> _YOUR ASSIGNMENT_
The "blue soap dispenser: 3 -> 2" line through the end of the listing below is what to set down, word for word, and nothing else.

____________________

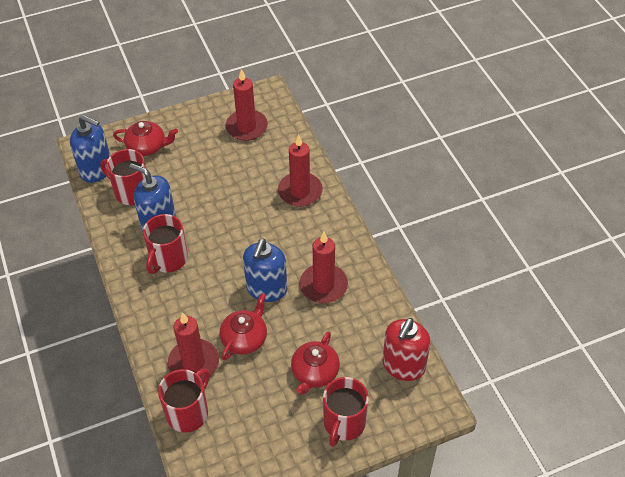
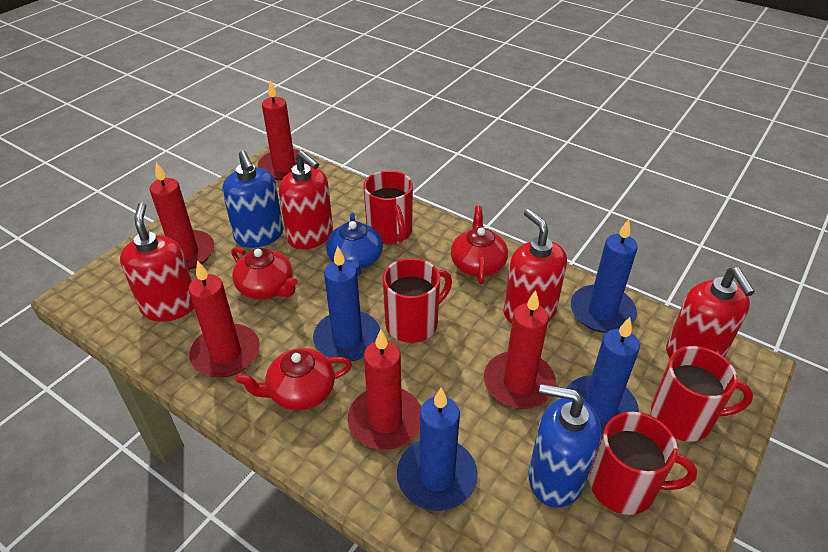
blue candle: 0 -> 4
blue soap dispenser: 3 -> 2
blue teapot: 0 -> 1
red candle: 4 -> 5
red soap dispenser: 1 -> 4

____________________

> _RESPONSE BOX_
blue soap dispenser: 3 -> 2
blue teapot: 0 -> 1
red candle: 4 -> 5
red soap dispenser: 1 -> 4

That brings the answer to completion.